_Extracted data_
# # # # #

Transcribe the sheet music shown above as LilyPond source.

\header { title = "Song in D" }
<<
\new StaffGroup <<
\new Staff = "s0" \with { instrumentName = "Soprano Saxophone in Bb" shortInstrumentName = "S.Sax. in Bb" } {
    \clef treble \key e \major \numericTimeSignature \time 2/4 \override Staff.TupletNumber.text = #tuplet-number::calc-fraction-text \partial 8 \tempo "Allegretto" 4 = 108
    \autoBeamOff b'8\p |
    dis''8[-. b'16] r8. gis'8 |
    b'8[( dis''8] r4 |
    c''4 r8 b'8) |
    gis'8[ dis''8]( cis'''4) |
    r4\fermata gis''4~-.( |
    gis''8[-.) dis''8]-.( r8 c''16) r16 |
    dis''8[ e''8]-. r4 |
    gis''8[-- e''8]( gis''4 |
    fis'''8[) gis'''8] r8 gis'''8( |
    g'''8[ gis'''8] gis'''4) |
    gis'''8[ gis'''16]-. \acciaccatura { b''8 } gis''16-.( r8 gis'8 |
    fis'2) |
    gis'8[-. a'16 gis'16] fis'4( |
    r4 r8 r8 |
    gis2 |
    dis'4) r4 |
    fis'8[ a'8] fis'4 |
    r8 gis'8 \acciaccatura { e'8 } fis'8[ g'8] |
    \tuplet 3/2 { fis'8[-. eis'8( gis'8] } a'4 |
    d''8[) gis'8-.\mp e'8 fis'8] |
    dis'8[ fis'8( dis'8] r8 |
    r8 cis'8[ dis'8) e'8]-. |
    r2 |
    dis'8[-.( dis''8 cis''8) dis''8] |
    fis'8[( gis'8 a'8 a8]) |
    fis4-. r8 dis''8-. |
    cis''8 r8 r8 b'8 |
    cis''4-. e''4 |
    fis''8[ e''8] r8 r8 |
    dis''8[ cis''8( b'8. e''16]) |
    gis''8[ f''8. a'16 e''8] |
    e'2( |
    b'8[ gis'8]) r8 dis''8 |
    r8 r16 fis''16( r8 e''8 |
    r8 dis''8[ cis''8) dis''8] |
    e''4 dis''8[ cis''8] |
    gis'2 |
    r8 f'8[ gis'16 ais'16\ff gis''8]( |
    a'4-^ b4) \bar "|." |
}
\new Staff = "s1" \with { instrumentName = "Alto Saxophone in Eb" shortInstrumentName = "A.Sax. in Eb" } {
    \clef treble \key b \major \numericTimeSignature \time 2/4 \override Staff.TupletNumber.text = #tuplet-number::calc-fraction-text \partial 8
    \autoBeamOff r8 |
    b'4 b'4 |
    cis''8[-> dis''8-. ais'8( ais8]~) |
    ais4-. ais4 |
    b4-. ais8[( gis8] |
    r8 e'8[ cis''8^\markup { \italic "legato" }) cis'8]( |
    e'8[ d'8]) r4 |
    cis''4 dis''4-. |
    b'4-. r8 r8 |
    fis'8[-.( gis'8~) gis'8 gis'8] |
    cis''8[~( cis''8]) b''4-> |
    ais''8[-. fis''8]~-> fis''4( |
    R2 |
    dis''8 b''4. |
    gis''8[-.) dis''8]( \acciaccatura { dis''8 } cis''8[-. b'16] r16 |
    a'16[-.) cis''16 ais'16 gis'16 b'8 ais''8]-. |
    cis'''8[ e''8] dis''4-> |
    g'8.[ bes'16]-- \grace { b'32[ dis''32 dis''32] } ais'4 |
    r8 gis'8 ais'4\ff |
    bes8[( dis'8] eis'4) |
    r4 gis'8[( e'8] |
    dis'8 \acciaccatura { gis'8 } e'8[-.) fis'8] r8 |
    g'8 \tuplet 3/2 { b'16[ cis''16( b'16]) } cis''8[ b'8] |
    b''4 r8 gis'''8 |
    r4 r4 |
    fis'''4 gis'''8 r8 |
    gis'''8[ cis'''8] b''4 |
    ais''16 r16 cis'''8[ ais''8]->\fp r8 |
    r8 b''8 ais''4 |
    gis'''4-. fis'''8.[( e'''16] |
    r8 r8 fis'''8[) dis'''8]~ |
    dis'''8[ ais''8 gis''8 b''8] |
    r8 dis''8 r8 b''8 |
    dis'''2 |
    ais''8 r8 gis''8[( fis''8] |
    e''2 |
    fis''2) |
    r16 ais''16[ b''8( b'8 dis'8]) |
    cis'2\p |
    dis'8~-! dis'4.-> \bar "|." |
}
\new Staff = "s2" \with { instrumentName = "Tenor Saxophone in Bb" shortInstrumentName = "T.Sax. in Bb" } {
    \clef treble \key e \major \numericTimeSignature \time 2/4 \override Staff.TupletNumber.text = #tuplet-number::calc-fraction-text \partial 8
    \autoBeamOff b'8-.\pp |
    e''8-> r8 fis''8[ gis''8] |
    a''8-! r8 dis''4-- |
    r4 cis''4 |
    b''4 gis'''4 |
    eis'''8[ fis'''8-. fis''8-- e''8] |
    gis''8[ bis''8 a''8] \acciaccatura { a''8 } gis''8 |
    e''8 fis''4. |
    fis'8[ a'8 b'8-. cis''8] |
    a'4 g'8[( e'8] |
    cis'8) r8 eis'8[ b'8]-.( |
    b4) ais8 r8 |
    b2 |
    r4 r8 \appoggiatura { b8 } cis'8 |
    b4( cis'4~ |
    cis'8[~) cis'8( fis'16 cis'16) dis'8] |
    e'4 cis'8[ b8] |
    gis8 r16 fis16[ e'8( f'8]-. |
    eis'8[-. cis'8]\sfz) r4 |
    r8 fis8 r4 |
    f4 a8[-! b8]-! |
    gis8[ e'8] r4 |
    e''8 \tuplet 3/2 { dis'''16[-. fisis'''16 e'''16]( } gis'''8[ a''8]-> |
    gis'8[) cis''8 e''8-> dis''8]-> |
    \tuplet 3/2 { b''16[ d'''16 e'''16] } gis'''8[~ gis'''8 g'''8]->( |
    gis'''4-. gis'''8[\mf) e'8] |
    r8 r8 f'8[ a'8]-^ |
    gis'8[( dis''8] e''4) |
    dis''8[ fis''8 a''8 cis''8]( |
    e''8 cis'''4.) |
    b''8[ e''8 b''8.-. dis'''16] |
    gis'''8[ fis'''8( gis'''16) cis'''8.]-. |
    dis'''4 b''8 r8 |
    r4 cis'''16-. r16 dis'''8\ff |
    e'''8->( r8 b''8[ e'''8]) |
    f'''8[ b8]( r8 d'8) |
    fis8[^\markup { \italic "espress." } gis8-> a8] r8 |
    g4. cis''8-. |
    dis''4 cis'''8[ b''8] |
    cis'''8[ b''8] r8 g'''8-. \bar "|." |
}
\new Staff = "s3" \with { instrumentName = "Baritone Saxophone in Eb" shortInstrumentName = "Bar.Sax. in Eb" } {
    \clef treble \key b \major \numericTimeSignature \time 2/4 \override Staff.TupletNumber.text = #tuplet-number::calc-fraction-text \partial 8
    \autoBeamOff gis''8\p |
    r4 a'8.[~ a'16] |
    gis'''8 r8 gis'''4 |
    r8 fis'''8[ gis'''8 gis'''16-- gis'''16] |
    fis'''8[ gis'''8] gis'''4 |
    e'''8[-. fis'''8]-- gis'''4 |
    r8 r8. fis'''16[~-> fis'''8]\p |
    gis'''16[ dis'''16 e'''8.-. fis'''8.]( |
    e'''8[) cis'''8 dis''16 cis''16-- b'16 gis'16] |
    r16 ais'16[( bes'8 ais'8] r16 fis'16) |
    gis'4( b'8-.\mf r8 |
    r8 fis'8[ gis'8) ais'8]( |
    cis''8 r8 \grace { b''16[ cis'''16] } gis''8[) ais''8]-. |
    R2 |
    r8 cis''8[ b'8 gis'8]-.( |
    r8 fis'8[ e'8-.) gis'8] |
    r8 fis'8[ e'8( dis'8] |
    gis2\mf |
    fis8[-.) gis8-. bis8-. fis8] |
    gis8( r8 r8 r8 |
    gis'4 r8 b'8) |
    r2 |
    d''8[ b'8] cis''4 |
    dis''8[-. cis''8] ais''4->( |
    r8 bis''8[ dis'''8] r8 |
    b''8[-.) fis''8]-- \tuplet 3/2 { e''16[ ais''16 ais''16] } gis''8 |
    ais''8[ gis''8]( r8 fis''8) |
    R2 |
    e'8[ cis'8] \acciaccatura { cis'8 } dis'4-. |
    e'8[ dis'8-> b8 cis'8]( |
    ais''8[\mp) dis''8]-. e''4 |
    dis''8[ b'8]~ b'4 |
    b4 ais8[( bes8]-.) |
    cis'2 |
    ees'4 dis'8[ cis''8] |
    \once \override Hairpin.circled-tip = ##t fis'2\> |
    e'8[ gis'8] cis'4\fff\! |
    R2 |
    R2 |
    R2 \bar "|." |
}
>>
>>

# # # # #

_Goal_
Pull out every line in the entries above that contains the word "italic". Uppercase and lowercase count as different.

_Solution_
    r8 e'8[ cis''8^\markup { \italic "legato" }) cis'8]( |
    fis8[^\markup { \italic "espress." } gis8-> a8] r8 |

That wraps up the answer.